TRY IT: Could you say how many lines in the records include "minus"? Please give the number by itself.

Entries taken from a collection
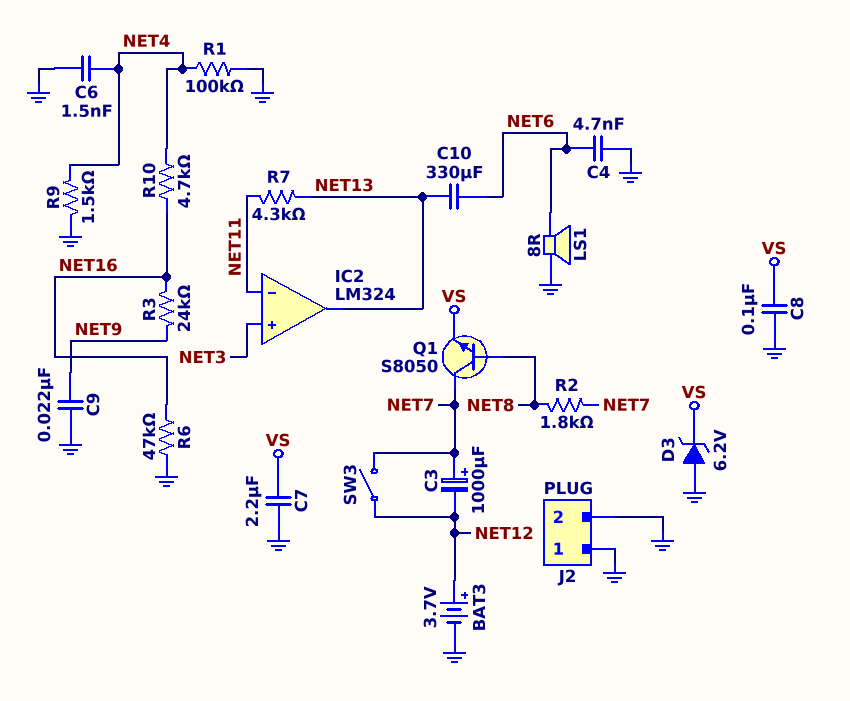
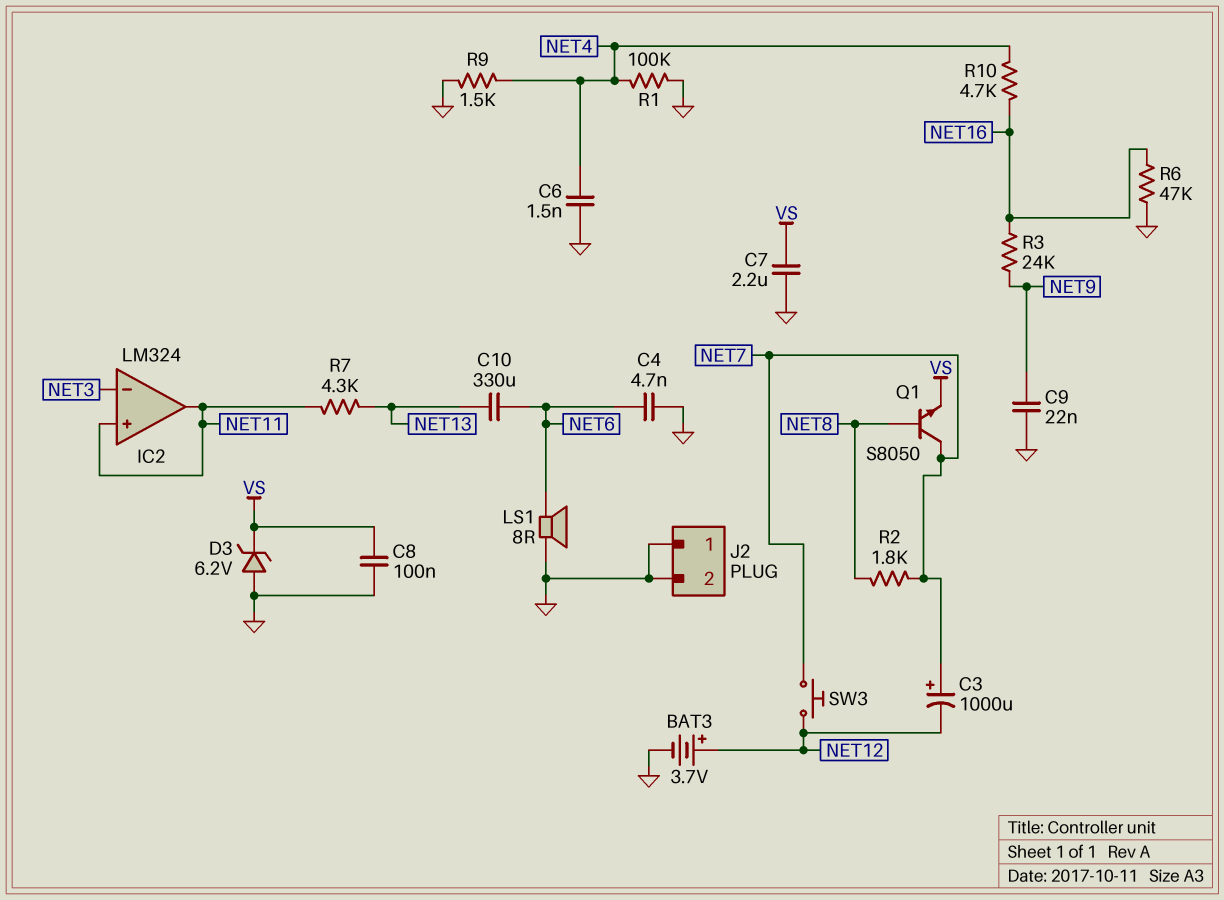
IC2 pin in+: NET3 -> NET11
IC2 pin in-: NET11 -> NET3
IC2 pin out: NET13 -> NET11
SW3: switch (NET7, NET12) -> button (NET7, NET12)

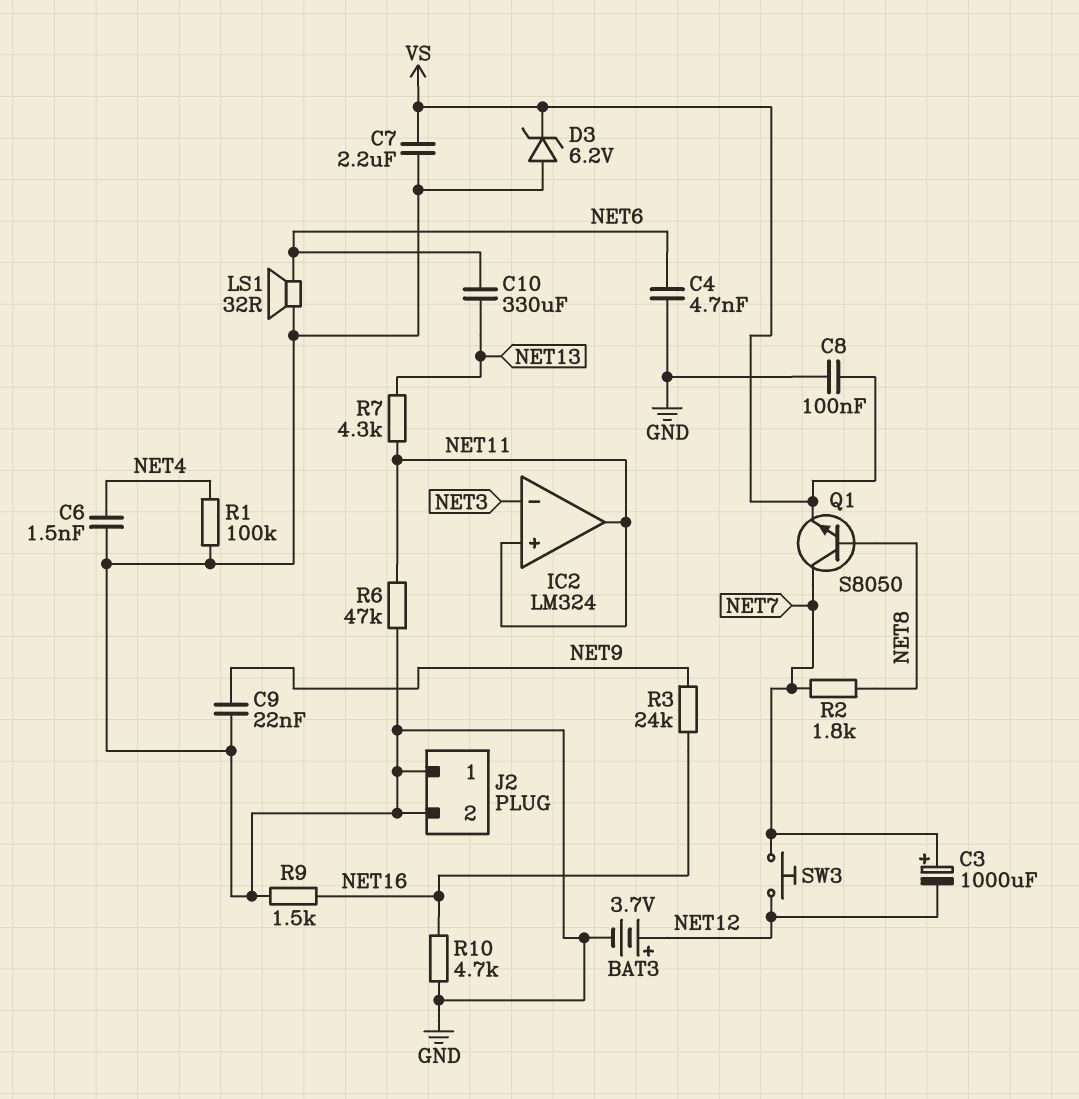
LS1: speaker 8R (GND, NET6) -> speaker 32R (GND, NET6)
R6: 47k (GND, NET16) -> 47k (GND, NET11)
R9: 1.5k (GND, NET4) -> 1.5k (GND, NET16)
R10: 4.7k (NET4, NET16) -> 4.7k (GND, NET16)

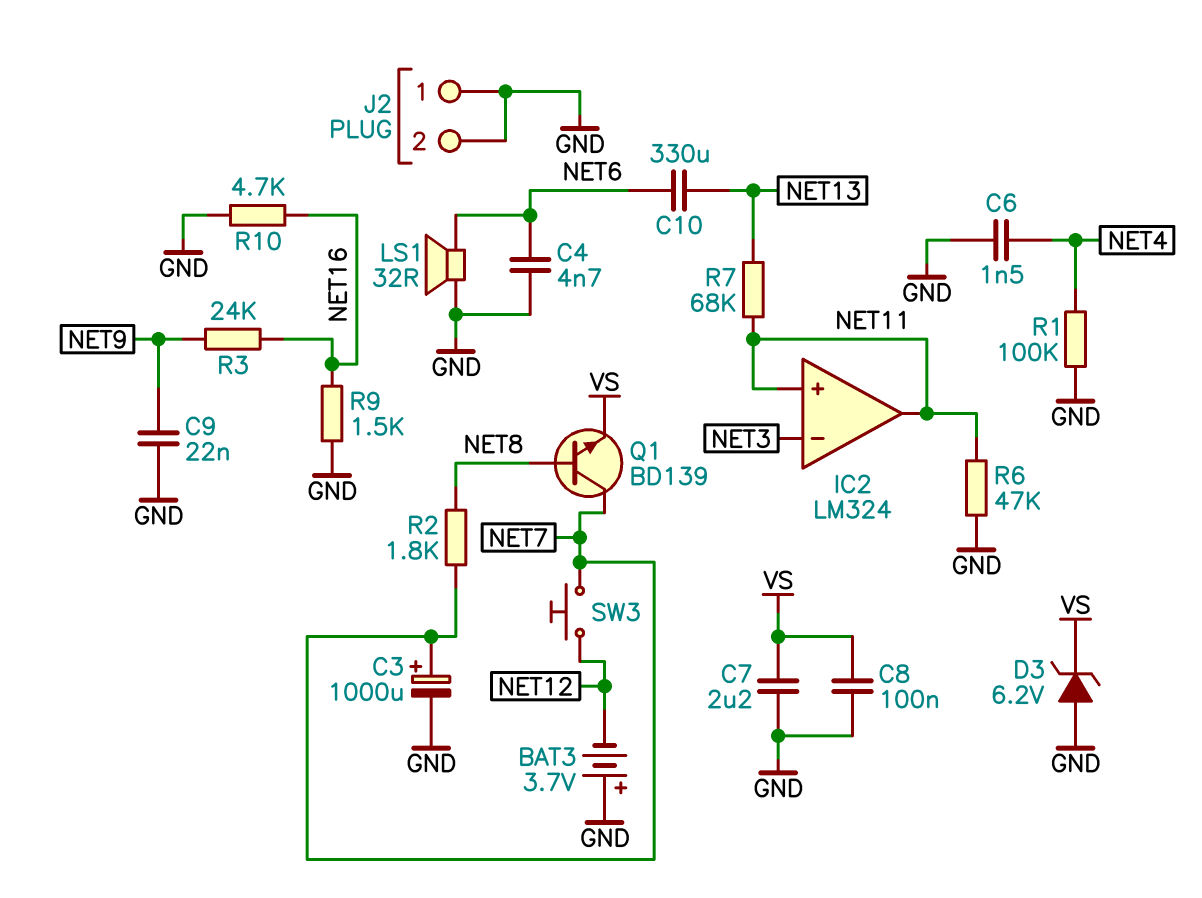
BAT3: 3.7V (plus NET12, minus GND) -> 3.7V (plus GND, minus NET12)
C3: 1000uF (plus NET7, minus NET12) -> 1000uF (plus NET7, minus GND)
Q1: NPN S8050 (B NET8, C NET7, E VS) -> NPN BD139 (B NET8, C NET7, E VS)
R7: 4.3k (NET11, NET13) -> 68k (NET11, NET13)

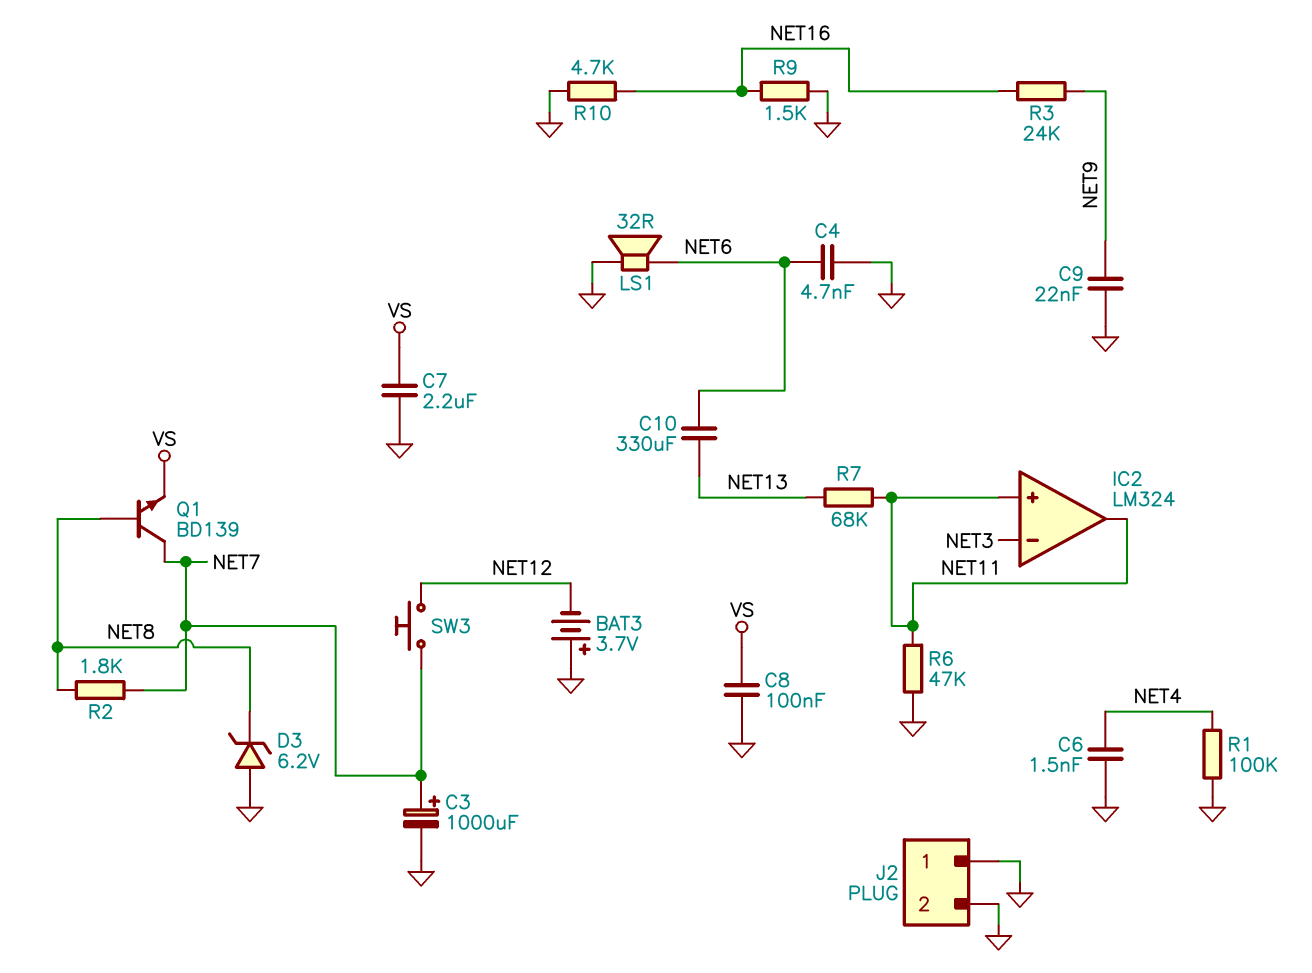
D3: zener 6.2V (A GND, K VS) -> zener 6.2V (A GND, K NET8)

==

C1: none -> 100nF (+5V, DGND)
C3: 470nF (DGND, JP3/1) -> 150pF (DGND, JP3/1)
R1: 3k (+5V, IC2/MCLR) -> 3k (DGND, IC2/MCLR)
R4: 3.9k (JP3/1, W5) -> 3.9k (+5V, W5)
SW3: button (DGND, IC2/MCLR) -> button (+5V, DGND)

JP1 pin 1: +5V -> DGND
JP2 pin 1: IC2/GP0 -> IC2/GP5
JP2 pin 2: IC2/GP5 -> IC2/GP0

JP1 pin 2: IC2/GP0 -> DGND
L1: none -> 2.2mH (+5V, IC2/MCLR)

* * *

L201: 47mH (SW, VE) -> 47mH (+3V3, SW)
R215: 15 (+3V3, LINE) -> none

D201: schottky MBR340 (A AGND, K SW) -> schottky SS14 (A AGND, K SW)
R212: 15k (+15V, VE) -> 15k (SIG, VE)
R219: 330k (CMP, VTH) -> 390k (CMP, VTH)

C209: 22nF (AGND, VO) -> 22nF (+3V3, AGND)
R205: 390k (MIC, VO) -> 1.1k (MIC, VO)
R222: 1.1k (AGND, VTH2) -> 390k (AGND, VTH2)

EXPECTED OUTPUT: 2